Exercise: Only the lines below from the one containing "BAT1: 4.5V (plus" through the one containing "U2 pin in+: n15 -> n7" belong in the answer, set down exactly, with the pictures left out.

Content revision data
■ ■ ■

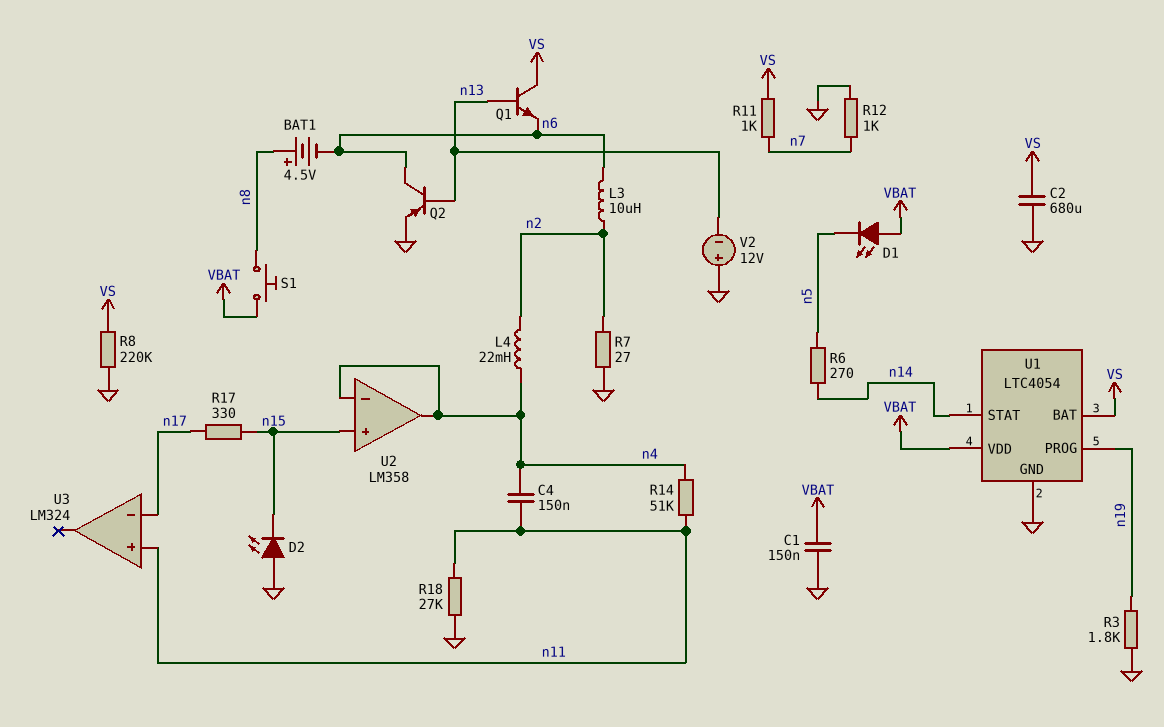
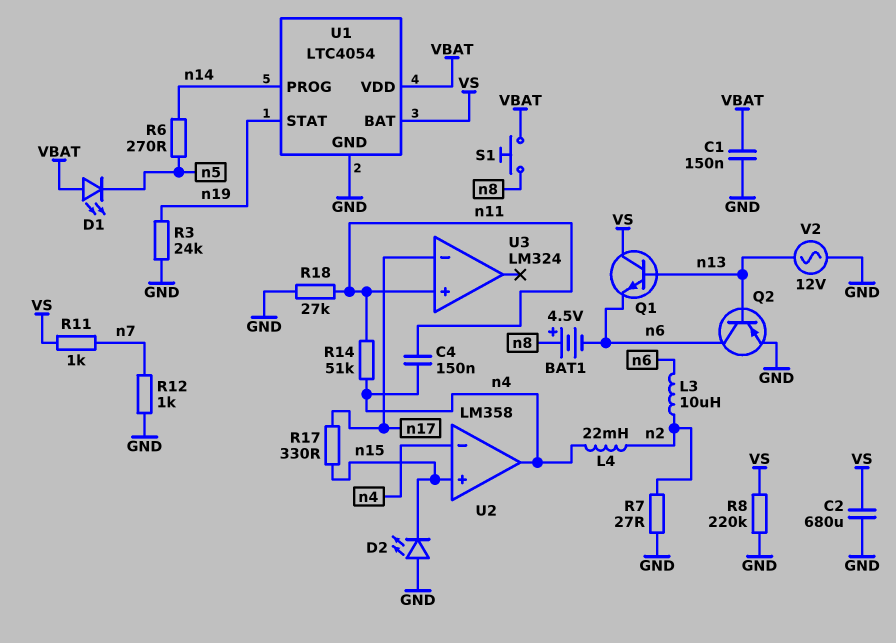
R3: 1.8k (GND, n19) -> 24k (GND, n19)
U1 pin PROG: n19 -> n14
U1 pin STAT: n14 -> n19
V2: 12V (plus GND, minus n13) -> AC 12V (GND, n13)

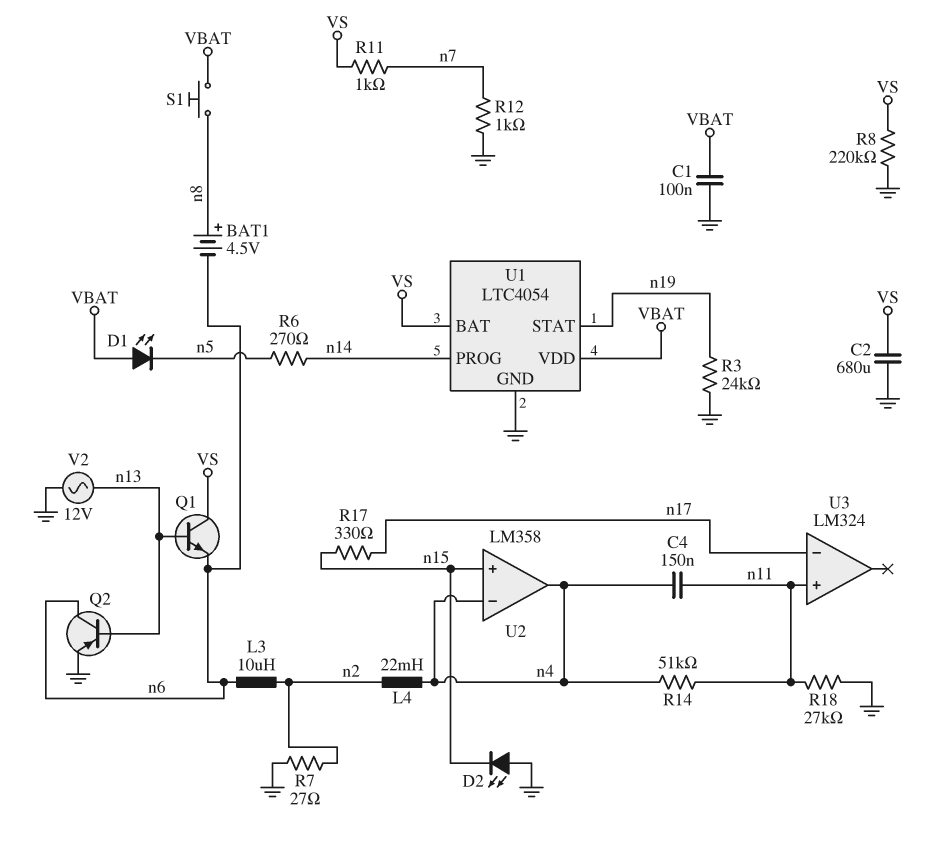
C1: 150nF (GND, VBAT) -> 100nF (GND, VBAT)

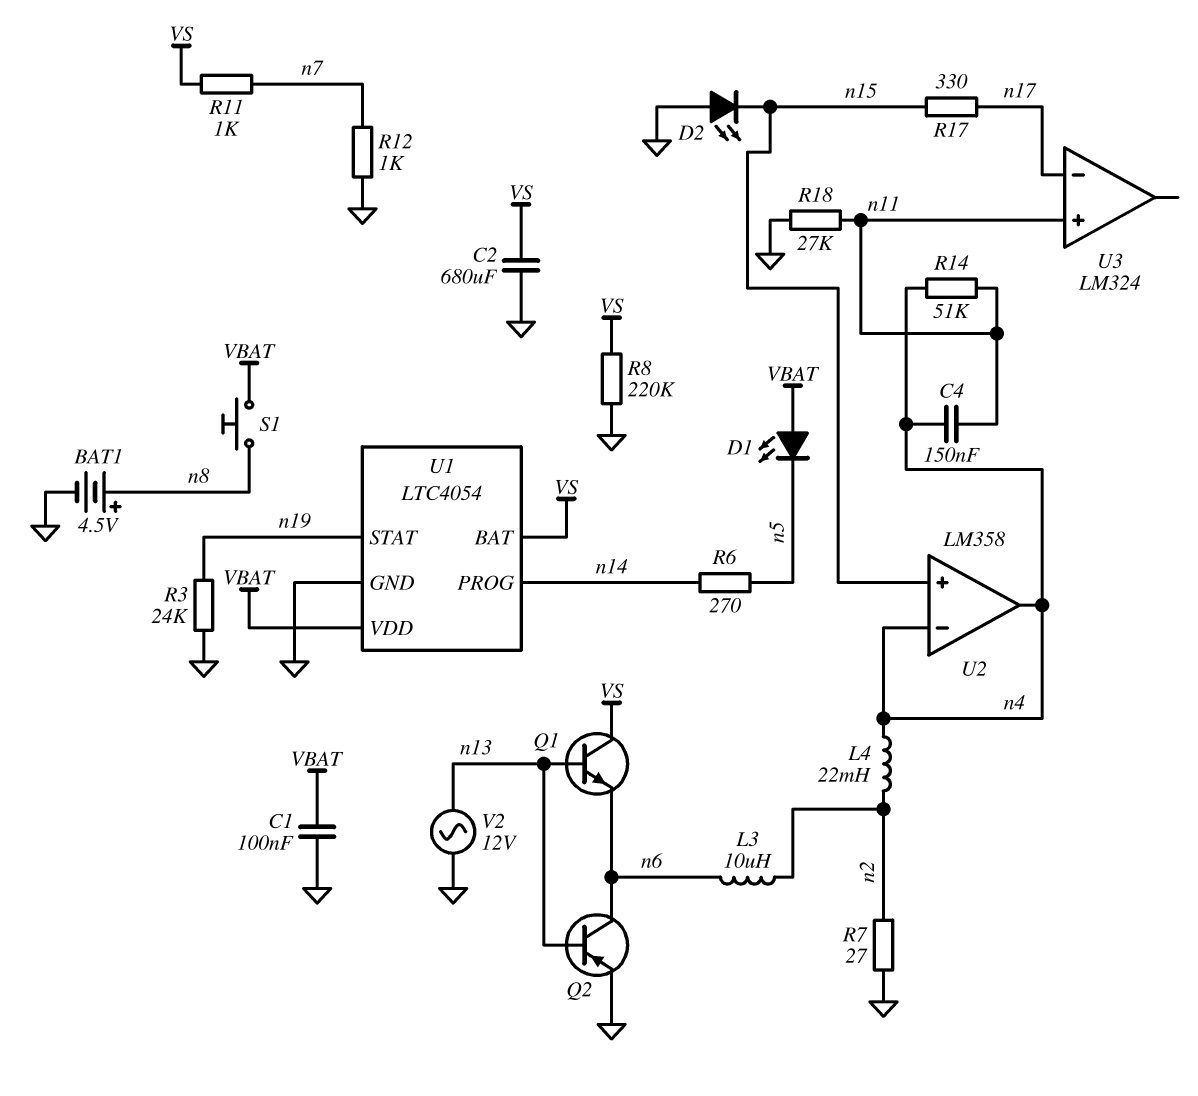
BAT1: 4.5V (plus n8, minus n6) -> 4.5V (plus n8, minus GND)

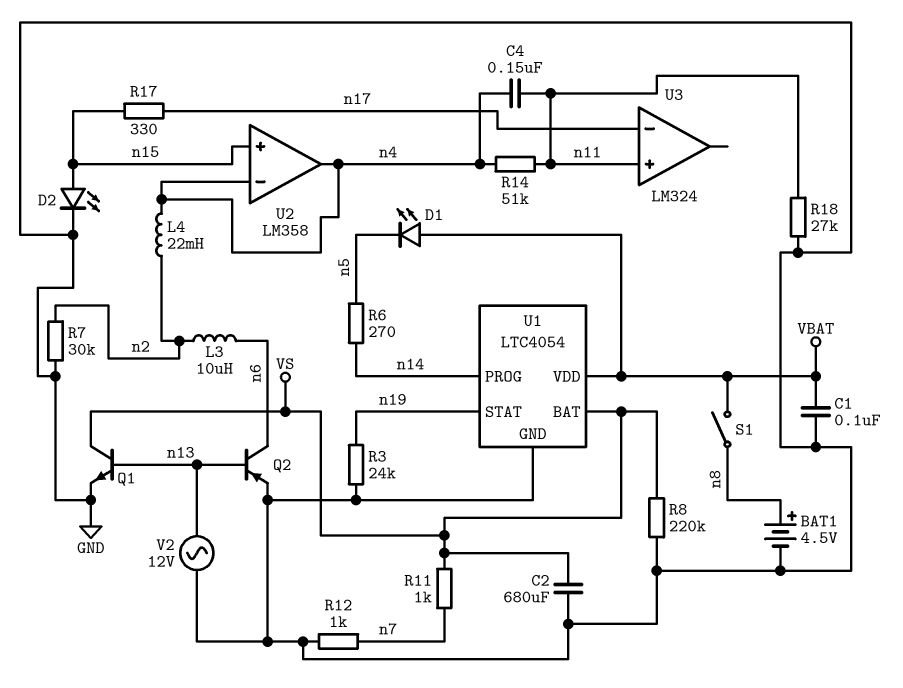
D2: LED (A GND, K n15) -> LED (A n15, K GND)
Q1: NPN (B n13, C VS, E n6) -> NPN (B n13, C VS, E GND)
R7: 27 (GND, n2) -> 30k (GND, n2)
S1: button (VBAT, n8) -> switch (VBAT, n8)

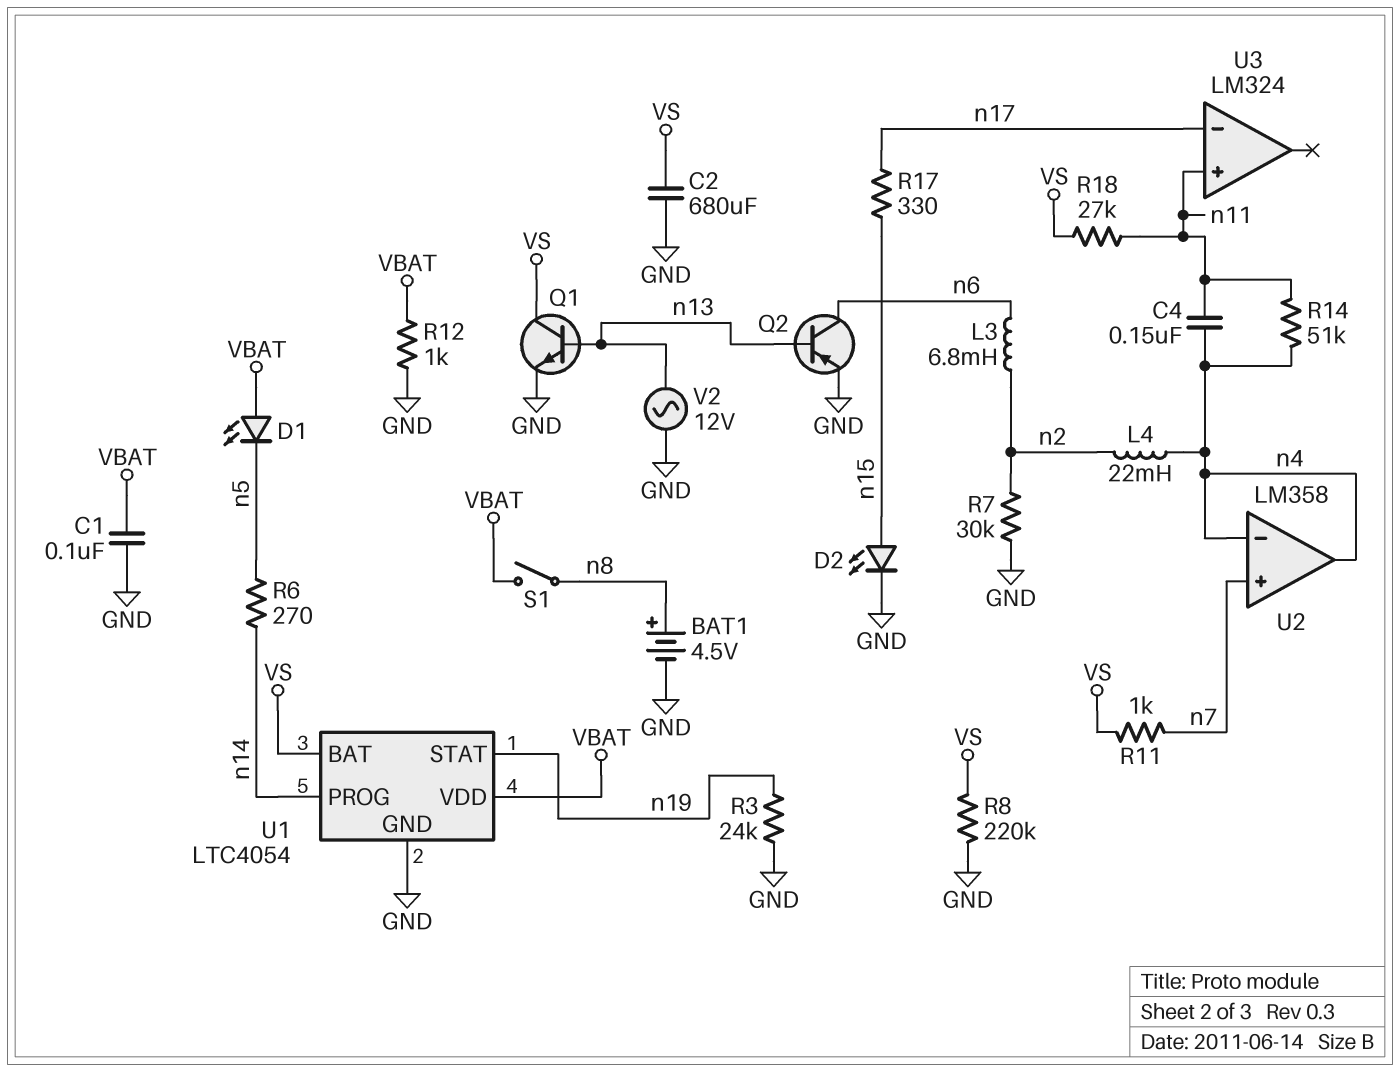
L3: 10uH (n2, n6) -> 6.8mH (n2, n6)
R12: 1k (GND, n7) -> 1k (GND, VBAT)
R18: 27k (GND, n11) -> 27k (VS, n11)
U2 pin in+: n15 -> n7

■ ■ ■

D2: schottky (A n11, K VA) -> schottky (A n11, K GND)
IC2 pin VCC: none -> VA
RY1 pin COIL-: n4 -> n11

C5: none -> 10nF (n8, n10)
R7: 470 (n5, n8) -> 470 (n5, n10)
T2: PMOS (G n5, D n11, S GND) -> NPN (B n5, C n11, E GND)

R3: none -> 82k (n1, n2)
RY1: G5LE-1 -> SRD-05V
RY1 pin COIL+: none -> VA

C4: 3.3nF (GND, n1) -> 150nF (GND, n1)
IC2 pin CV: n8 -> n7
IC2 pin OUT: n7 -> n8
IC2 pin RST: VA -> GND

■ ■ ■

Exercise response:
BAT1: 4.5V (plus n8, minus n6) -> 4.5V (plus n8, minus GND)

D2: LED (A GND, K n15) -> LED (A n15, K GND)
Q1: NPN (B n13, C VS, E n6) -> NPN (B n13, C VS, E GND)
R7: 27 (GND, n2) -> 30k (GND, n2)
S1: button (VBAT, n8) -> switch (VBAT, n8)

L3: 10uH (n2, n6) -> 6.8mH (n2, n6)
R12: 1k (GND, n7) -> 1k (GND, VBAT)
R18: 27k (GND, n11) -> 27k (VS, n11)
U2 pin in+: n15 -> n7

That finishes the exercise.